• **Records to process**
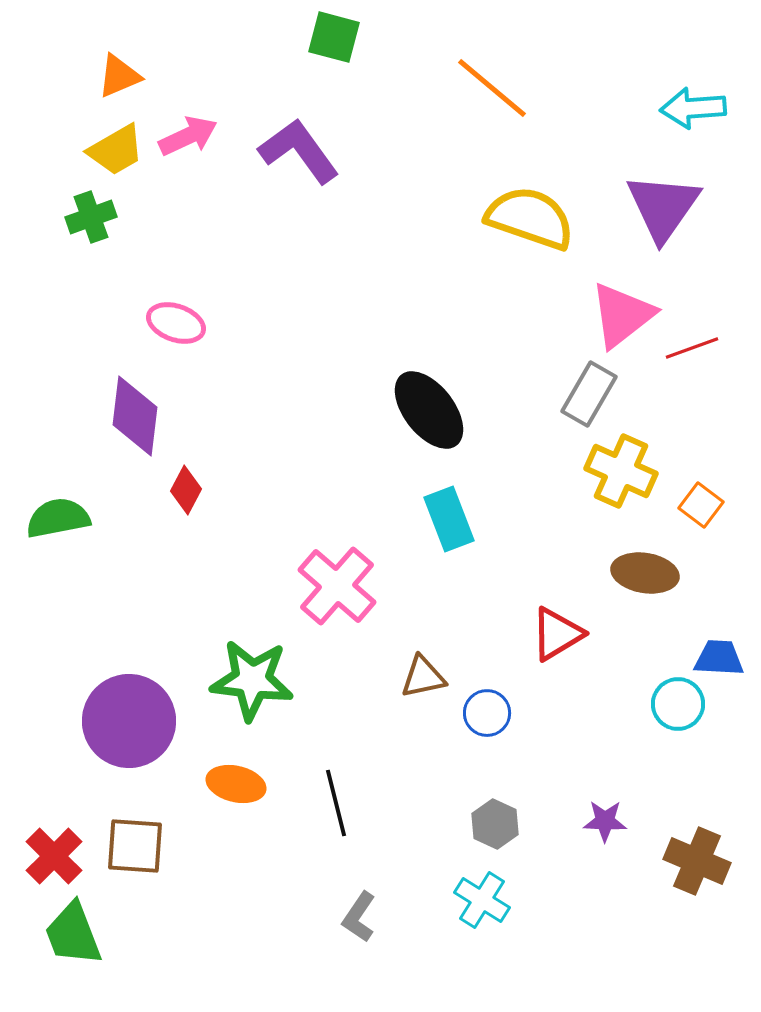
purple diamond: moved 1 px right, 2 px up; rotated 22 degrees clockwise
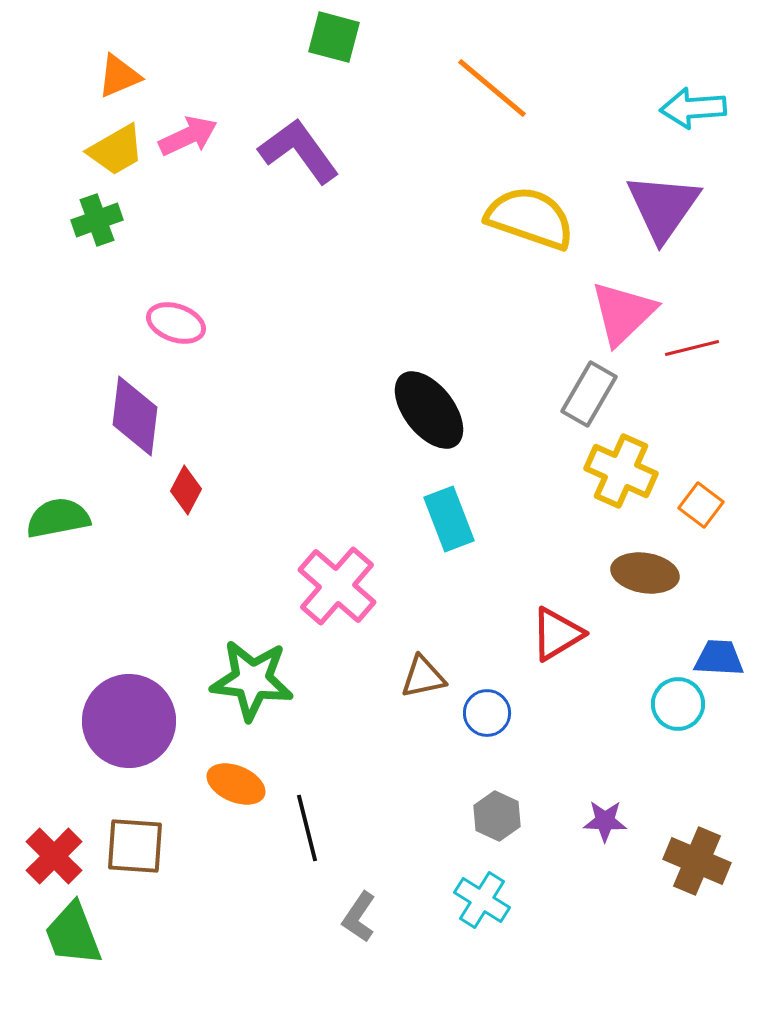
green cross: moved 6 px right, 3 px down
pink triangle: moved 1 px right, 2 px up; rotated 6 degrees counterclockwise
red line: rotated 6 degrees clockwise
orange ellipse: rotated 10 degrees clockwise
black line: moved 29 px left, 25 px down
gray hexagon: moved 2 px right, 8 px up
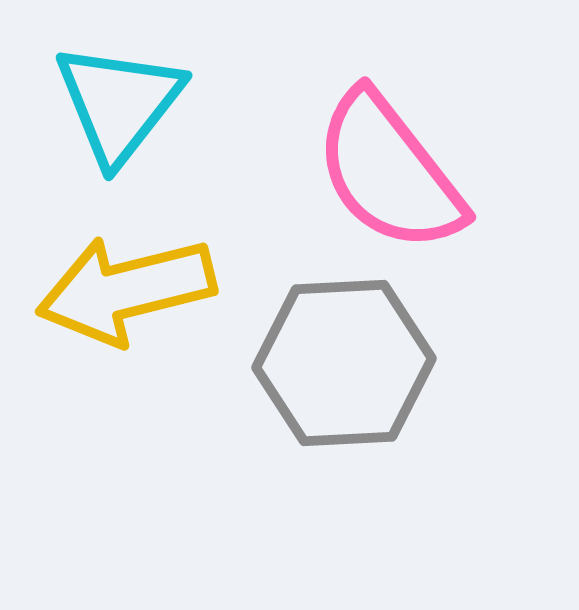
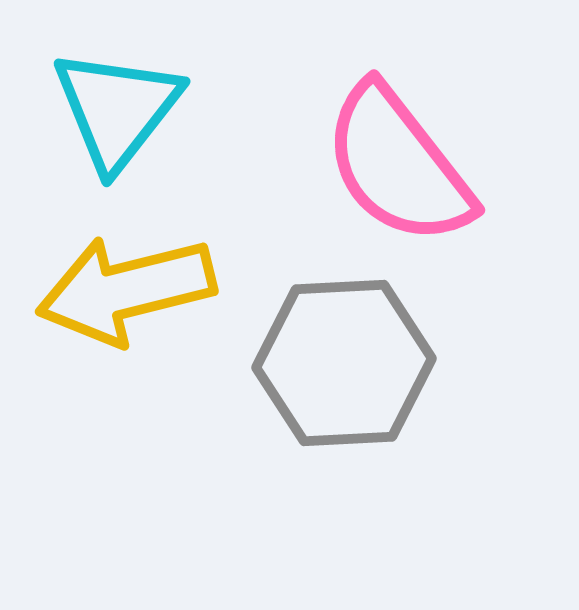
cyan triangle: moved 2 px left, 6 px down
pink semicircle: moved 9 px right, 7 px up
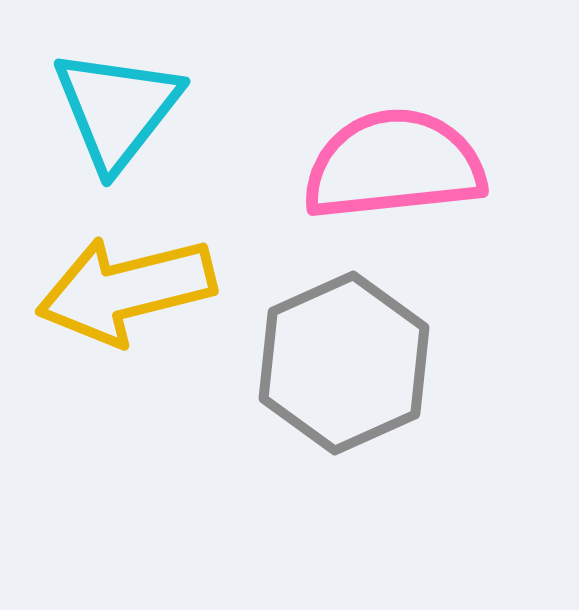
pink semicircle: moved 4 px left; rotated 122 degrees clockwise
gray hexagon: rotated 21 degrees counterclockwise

• **Task brief**
Rewrite all of the records, changing every "moved" to "shifted" and keeping everything else the same. Leave out the pictures.

• **Exercise response**
purple diamond: shifted 1 px right, 2 px up; rotated 22 degrees clockwise
green cross: shifted 6 px right, 3 px down
pink triangle: shifted 1 px right, 2 px up; rotated 6 degrees counterclockwise
red line: rotated 6 degrees clockwise
orange ellipse: rotated 10 degrees clockwise
black line: shifted 29 px left, 25 px down
gray hexagon: shifted 2 px right, 8 px up
cyan triangle: shifted 2 px left, 6 px down
pink semicircle: shifted 9 px right, 7 px up
pink semicircle: shifted 4 px left; rotated 122 degrees clockwise
gray hexagon: rotated 21 degrees counterclockwise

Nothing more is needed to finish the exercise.